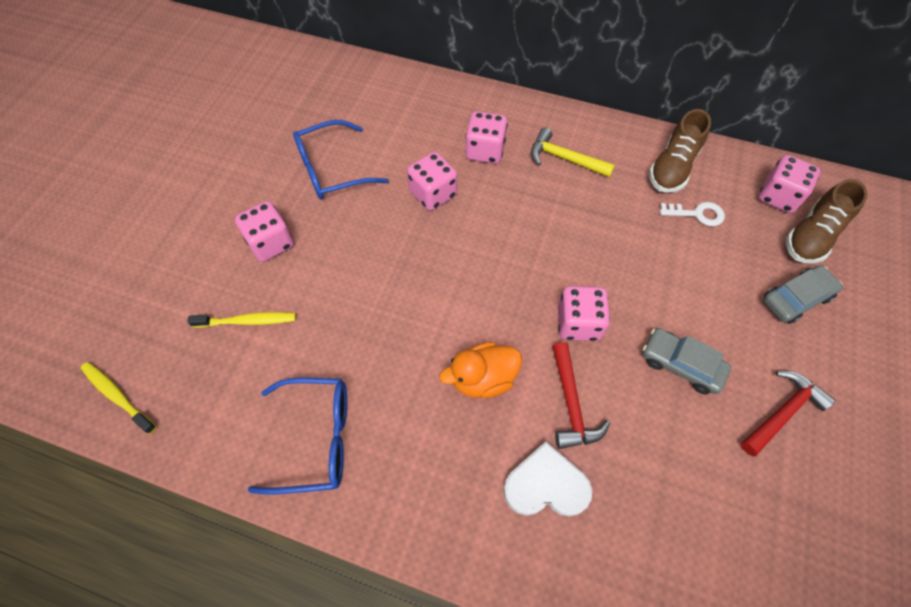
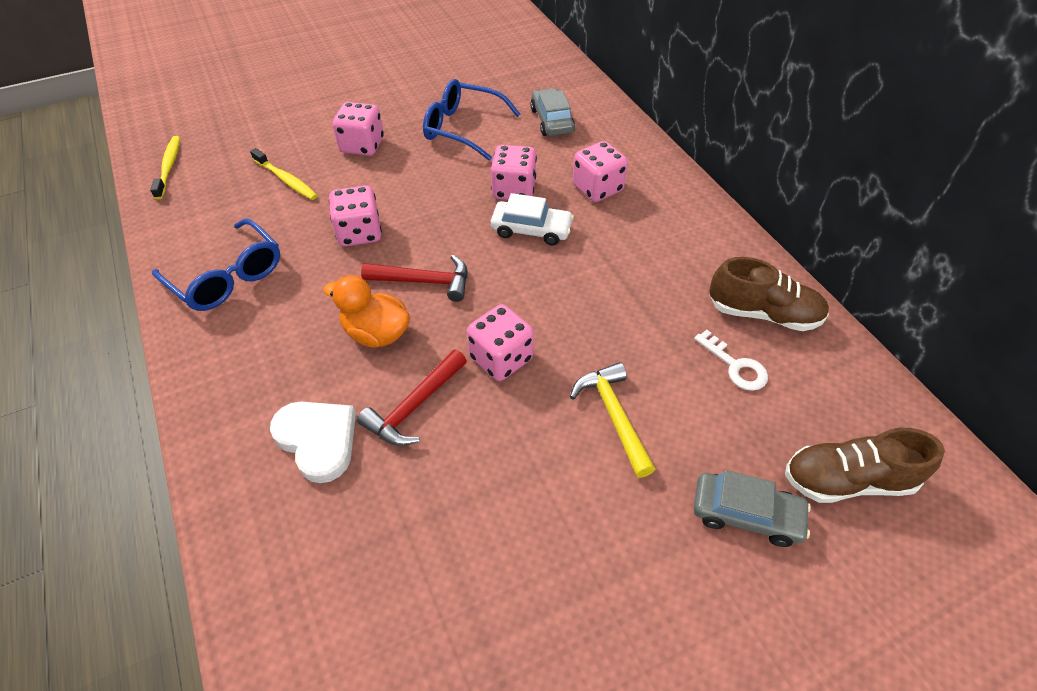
camera: 45 degrees right, 10 degrees down
(482, 216) = (531, 229): none -> white car
(564, 159) = (661, 237): yellow hammer -> yellow hammer (613, 415)
(672, 167) = (763, 313): brown shoe -> brown shoe turned 150 degrees counterclockwise
(681, 365) = (546, 462): grey car -> grey car (551, 121)
(778, 197) = (855, 418): pink dice -> pink dice (359, 233)
(782, 412) = (590, 586): red hammer -> red hammer (424, 281)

WHAT THE TASK ASKS
Your copy should hold every record word for word and none of the pictures.

TASK RESULT
camera: 45 degrees right, 10 degrees down
(482, 216) = (531, 229): none -> white car
(564, 159) = (661, 237): yellow hammer -> yellow hammer (613, 415)
(672, 167) = (763, 313): brown shoe -> brown shoe turned 150 degrees counterclockwise
(681, 365) = (546, 462): grey car -> grey car (551, 121)
(778, 197) = (855, 418): pink dice -> pink dice (359, 233)
(782, 412) = (590, 586): red hammer -> red hammer (424, 281)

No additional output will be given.